> **Problem to solve**
Start with the first line of the records below. Output each line exactly, ending with the one that contains "grey tile E7:G7".

> **Supplied records**

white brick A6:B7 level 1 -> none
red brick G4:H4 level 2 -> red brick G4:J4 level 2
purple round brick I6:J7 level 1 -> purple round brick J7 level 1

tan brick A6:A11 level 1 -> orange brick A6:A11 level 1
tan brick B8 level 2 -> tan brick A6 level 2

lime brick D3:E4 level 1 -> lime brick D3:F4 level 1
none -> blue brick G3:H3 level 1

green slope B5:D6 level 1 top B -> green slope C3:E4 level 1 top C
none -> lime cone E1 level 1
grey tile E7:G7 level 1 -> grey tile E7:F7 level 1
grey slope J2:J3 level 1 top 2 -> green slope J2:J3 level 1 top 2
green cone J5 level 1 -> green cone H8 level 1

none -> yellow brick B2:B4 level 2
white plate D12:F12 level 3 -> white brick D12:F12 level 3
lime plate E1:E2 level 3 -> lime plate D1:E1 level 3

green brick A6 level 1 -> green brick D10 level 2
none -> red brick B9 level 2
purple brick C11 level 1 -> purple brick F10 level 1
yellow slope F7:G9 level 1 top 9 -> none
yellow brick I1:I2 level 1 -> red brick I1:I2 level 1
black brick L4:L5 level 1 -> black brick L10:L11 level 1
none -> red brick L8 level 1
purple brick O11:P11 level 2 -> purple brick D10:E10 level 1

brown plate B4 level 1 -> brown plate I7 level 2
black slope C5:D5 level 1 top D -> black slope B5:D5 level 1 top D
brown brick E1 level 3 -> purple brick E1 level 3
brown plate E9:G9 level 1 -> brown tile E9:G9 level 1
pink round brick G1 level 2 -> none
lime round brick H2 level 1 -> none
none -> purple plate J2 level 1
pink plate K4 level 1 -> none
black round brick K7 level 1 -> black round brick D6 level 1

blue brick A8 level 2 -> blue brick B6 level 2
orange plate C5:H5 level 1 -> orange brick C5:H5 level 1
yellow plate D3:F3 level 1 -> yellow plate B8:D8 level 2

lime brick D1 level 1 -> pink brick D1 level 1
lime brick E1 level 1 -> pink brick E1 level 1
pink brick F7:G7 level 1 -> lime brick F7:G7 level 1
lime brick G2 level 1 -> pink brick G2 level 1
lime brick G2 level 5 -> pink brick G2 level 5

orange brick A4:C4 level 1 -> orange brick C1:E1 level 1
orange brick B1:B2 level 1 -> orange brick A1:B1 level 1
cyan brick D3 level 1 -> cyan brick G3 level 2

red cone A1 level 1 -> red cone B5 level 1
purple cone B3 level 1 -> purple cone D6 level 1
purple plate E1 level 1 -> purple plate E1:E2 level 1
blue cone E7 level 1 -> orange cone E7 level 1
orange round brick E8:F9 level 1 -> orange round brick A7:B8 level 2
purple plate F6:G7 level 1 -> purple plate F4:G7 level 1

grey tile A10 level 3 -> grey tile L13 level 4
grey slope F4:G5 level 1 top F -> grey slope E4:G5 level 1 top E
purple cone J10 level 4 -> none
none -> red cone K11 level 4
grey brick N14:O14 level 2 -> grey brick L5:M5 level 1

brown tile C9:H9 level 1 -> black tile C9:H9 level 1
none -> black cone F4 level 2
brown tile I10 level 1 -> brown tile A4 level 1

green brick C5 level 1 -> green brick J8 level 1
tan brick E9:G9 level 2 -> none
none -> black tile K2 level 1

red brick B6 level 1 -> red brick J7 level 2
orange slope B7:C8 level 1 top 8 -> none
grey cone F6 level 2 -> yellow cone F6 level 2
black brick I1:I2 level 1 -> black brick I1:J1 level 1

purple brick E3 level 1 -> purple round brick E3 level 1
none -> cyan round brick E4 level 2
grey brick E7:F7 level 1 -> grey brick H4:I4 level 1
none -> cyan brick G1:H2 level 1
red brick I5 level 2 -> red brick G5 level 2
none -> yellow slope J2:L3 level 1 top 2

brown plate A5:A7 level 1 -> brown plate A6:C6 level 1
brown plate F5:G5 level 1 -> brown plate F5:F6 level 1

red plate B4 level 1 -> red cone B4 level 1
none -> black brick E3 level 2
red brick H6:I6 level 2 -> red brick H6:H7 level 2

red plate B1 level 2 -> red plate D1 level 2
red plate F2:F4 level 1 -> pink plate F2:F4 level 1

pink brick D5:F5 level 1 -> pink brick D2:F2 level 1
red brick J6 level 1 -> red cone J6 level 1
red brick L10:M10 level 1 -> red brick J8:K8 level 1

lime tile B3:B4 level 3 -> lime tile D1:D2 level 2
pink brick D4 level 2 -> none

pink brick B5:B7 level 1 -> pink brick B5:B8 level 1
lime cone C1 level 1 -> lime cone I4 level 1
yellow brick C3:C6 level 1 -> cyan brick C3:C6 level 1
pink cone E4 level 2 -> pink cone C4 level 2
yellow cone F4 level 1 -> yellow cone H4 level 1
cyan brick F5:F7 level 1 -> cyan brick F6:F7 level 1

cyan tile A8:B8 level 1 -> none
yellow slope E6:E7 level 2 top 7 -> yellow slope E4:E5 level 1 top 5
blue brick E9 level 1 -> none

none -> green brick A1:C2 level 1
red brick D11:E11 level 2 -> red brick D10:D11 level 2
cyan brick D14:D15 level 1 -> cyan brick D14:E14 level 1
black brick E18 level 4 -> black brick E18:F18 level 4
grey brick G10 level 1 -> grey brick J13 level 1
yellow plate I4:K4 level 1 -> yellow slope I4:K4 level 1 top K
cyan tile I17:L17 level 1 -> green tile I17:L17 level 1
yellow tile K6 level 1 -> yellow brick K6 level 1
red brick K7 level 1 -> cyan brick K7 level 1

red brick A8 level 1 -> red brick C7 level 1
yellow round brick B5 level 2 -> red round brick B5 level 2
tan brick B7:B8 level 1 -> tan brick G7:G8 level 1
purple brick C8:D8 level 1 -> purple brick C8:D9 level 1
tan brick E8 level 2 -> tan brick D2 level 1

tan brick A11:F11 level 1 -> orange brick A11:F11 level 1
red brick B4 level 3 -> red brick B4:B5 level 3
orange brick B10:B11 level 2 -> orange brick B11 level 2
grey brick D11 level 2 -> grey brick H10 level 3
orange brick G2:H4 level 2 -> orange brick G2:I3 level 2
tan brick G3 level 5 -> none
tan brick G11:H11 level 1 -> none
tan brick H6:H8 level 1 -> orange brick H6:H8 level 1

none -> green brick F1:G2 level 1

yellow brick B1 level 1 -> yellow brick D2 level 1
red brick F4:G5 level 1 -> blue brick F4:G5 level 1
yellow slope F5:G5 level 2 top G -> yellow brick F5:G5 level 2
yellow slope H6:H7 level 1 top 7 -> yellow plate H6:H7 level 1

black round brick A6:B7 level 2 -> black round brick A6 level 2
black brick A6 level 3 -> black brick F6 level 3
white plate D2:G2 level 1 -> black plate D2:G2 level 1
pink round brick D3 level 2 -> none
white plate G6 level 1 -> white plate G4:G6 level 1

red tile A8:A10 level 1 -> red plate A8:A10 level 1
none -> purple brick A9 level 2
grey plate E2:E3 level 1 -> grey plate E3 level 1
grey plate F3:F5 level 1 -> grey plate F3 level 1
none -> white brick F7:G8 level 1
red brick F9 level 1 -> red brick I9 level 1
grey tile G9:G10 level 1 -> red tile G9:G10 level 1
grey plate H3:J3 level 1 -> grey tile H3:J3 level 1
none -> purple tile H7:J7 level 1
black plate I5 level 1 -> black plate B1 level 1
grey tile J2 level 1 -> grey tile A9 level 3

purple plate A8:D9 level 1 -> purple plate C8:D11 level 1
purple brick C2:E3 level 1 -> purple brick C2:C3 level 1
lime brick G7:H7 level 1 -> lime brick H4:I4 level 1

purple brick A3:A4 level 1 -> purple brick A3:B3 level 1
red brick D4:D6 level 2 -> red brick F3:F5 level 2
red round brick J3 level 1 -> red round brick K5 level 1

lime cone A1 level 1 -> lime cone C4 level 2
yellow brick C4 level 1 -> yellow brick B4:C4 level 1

> **Completed exercise**
white brick A6:B7 level 1 -> none
red brick G4:H4 level 2 -> red brick G4:J4 level 2
purple round brick I6:J7 level 1 -> purple round brick J7 level 1

tan brick A6:A11 level 1 -> orange brick A6:A11 level 1
tan brick B8 level 2 -> tan brick A6 level 2

lime brick D3:E4 level 1 -> lime brick D3:F4 level 1
none -> blue brick G3:H3 level 1

green slope B5:D6 level 1 top B -> green slope C3:E4 level 1 top C
none -> lime cone E1 level 1
grey tile E7:G7 level 1 -> grey tile E7:F7 level 1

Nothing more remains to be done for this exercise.